**Exercise details:** What you return should be each line of the data containing the string "white".
(Entries provided begins)
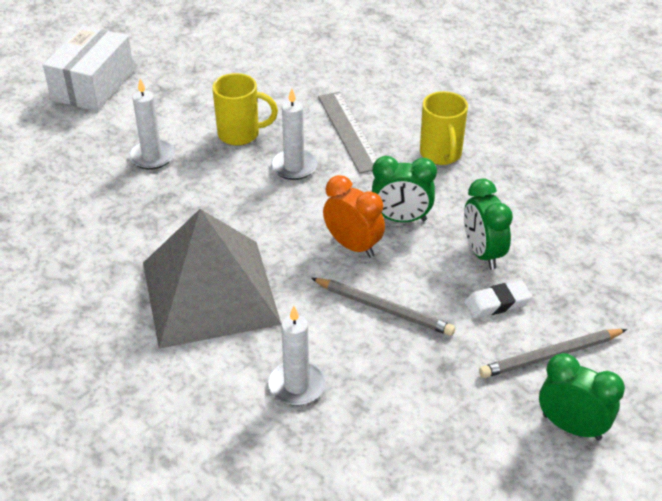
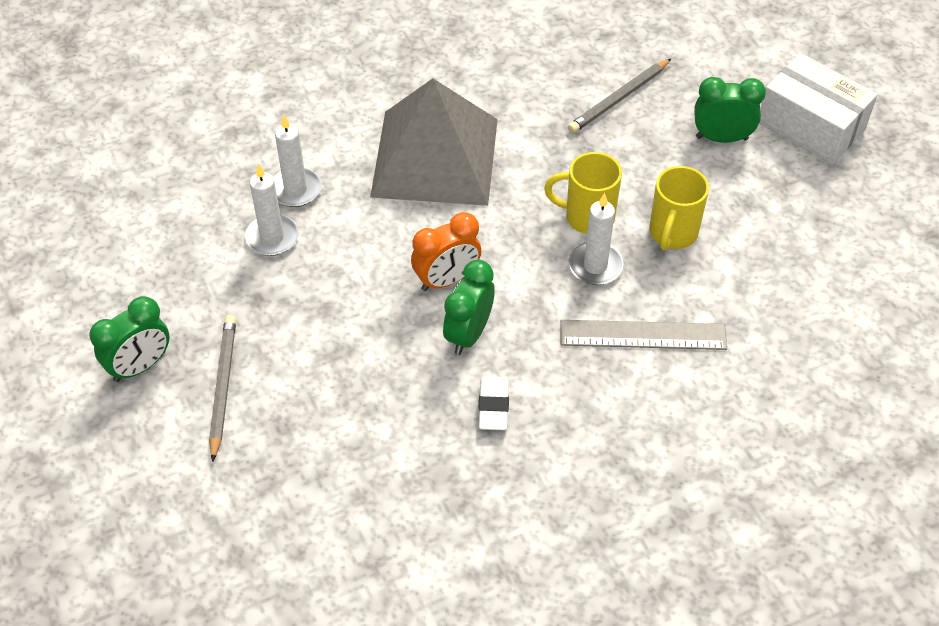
camera: 110 degrees right, 10 degrees up
(152, 156) = (658, 153): white candle -> white candle (272, 237)
(383, 309) = (350, 277): grey pencil -> grey pencil (619, 98)
(441, 154) = (564, 412): yellow mug -> yellow mug (587, 217)
(482, 253) = (383, 387): green clock -> green clock (721, 138)
(497, 303) = (309, 371): white eraser -> white eraser (493, 406)

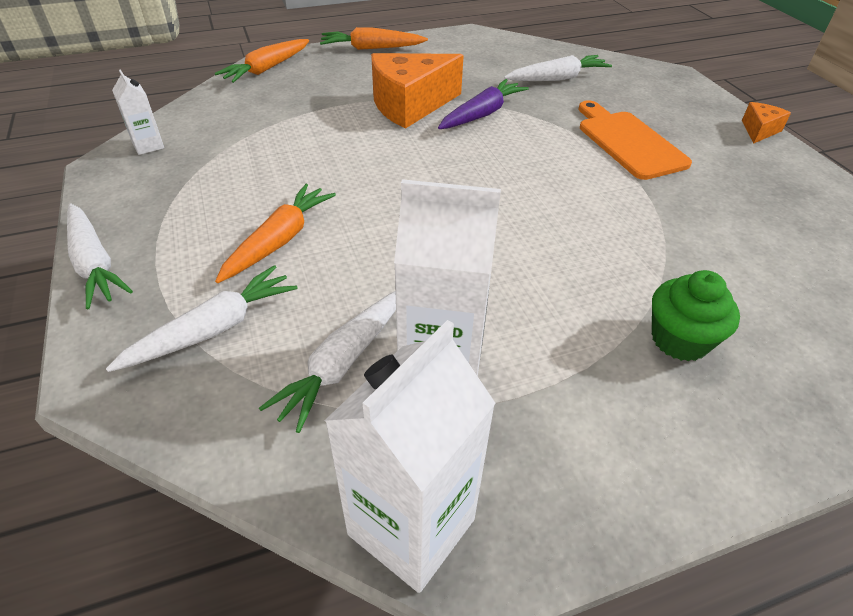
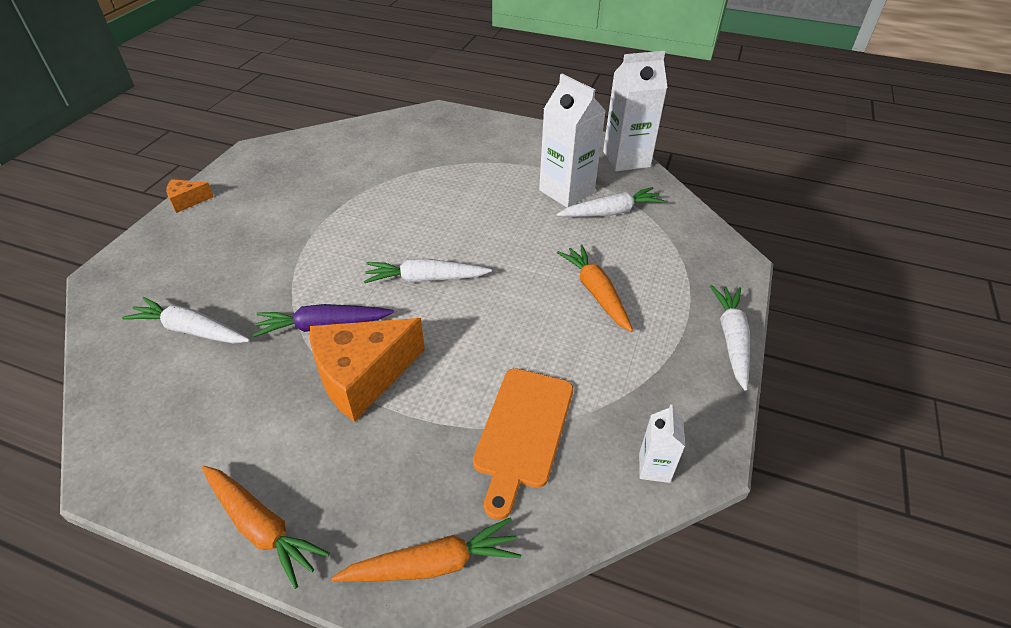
camera: 140 degrees left, 0 degrees up
(213, 329) = (667, 258): white carrot -> white carrot (425, 279)
(279, 240) = (596, 292): orange carrot -> orange carrot turned 90 degrees clockwise
(410, 105) = (362, 376): orange cheese -> orange cheese turned 135 degrees clockwise
(628, 142) = (278, 239): orange cutting board -> orange cutting board (523, 431)
(679, 340) = (454, 152): green cupcake -> none

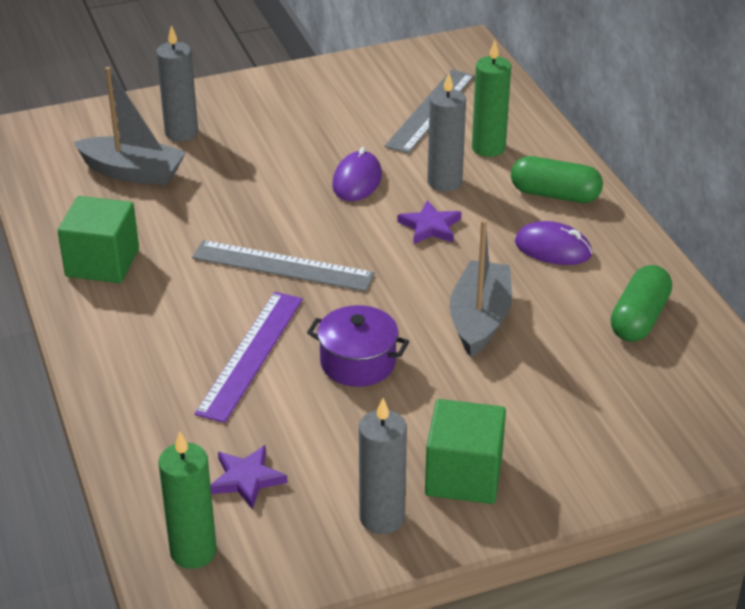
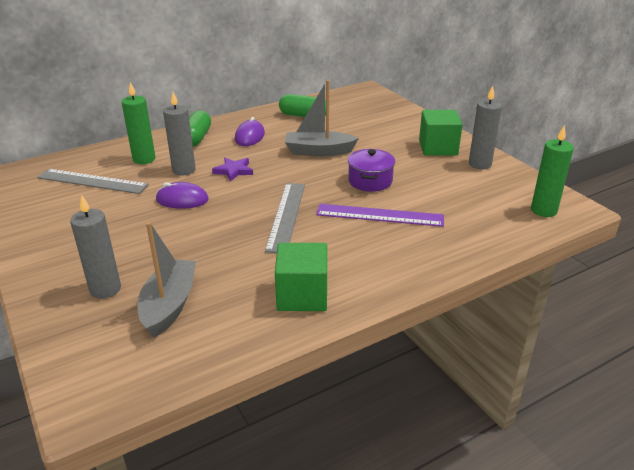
camera: 100 degrees left, 5 degrees down
(246, 479) = (481, 202): purple star -> none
(Entries provided ends)
**Output for this task:**
(152, 156) = (658, 153): white candle -> white candle (272, 237)
(497, 303) = (309, 371): white eraser -> white eraser (493, 406)
(213, 329) = (667, 258): white carrot -> white carrot (425, 279)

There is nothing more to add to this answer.